» **Objective**
Rewrite the portion of the records from the start through the line containing "4: (889, 322)" as a numbered list, skipping blank lines. Omit the pictures from the answer.

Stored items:
---

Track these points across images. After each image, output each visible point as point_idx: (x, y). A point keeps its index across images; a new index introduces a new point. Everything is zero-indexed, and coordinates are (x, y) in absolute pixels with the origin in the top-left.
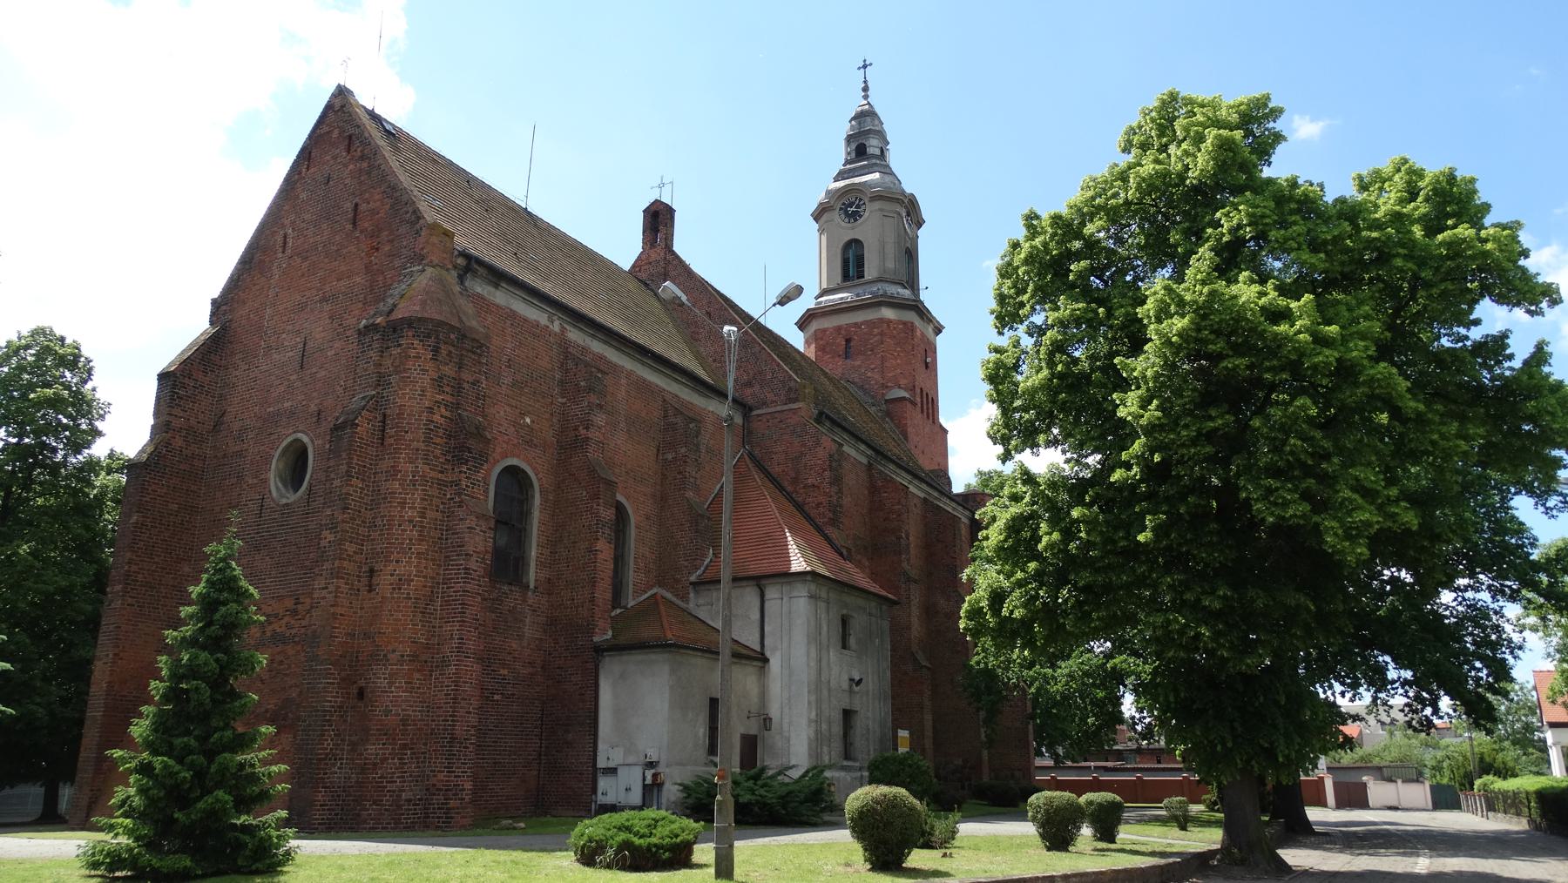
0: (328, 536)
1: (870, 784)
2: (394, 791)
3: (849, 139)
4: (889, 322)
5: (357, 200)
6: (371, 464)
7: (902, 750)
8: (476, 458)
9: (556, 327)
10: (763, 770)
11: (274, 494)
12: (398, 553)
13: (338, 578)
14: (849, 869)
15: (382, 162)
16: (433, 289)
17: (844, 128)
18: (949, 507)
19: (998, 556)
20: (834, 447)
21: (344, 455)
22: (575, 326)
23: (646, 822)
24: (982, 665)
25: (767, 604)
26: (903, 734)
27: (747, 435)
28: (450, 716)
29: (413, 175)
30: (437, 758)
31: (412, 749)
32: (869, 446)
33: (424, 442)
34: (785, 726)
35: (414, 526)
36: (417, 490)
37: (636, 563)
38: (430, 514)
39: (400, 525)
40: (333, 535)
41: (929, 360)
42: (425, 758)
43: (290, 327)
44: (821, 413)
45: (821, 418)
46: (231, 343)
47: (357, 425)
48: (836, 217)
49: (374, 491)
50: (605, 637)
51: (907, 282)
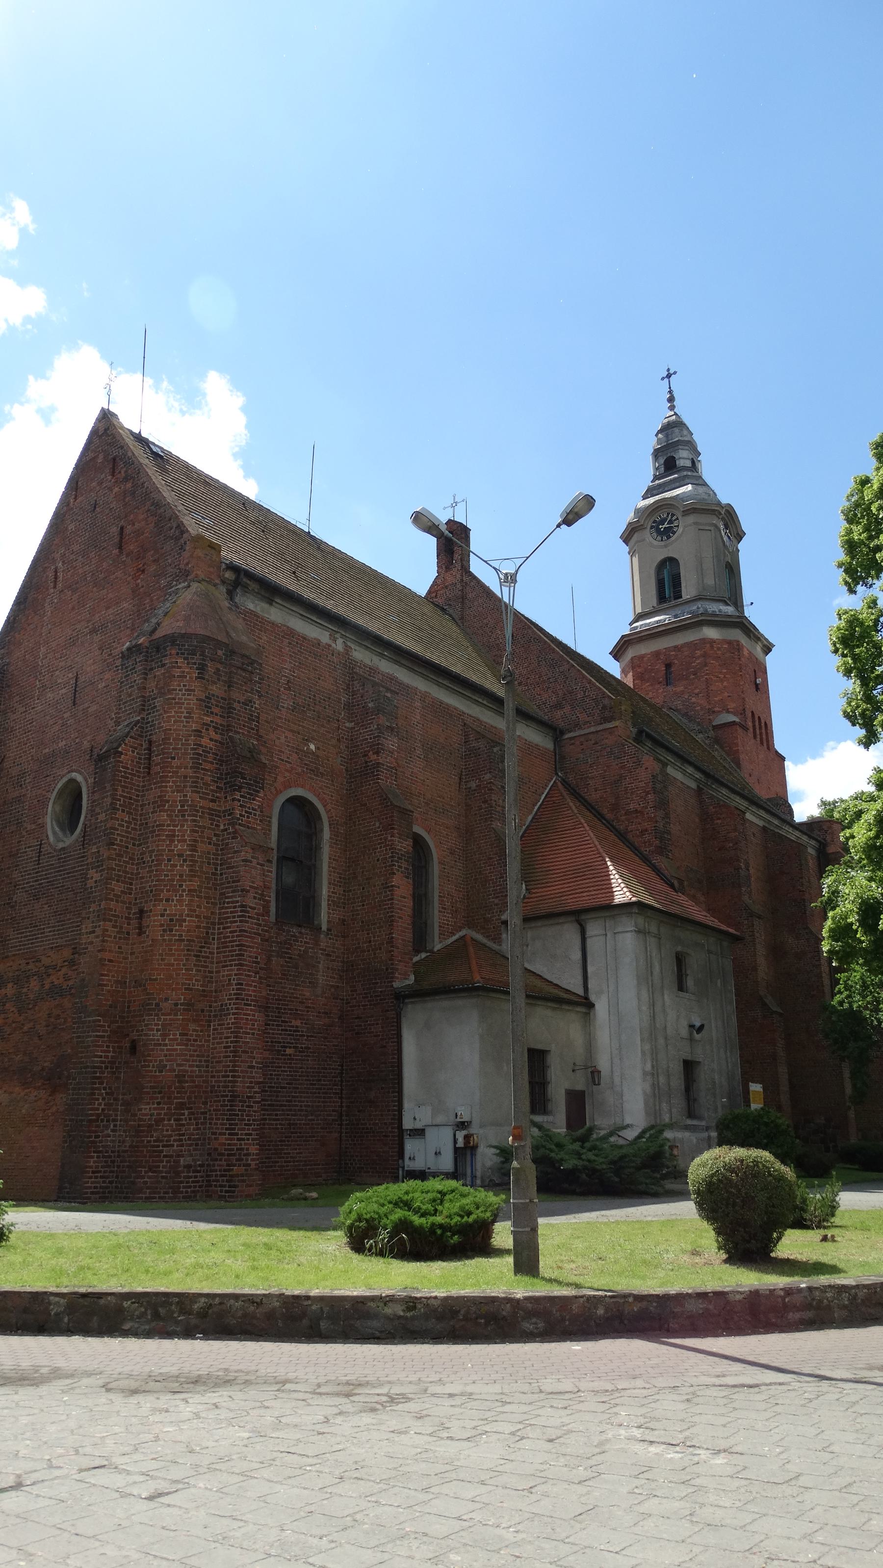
0: (95, 875)
1: (720, 1145)
2: (171, 1156)
3: (657, 454)
4: (712, 642)
5: (122, 523)
6: (138, 796)
7: (755, 1106)
8: (250, 784)
9: (339, 645)
10: (591, 1130)
11: (51, 839)
12: (168, 891)
13: (104, 920)
14: (697, 1259)
15: (145, 479)
16: (198, 603)
17: (651, 443)
18: (794, 835)
19: (869, 857)
20: (657, 767)
21: (108, 785)
22: (361, 645)
23: (430, 1196)
24: (846, 1006)
25: (589, 942)
26: (756, 1088)
27: (559, 760)
28: (231, 1071)
29: (181, 495)
30: (218, 1119)
31: (191, 1108)
32: (698, 768)
33: (191, 768)
34: (617, 1080)
35: (185, 861)
36: (186, 821)
37: (441, 902)
38: (202, 847)
39: (169, 860)
40: (99, 874)
41: (759, 681)
42: (205, 1118)
43: (63, 664)
44: (640, 732)
45: (641, 736)
46: (9, 686)
47: (121, 753)
48: (648, 536)
49: (141, 825)
50: (407, 982)
51: (730, 599)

---

» **Response for this exercise**
1. Track these points across images. After each image, output each visible point as point_idx: (x, y). A point keeps its index across images; a new index introduces a new point. Everything is zero-indexed, and coordinates are (x, y) in absolute pixels with the origin in the top-left.
2. 0: (328, 536)
3. 1: (870, 784)
4. 2: (394, 791)
5. 3: (849, 139)
6. 4: (889, 322)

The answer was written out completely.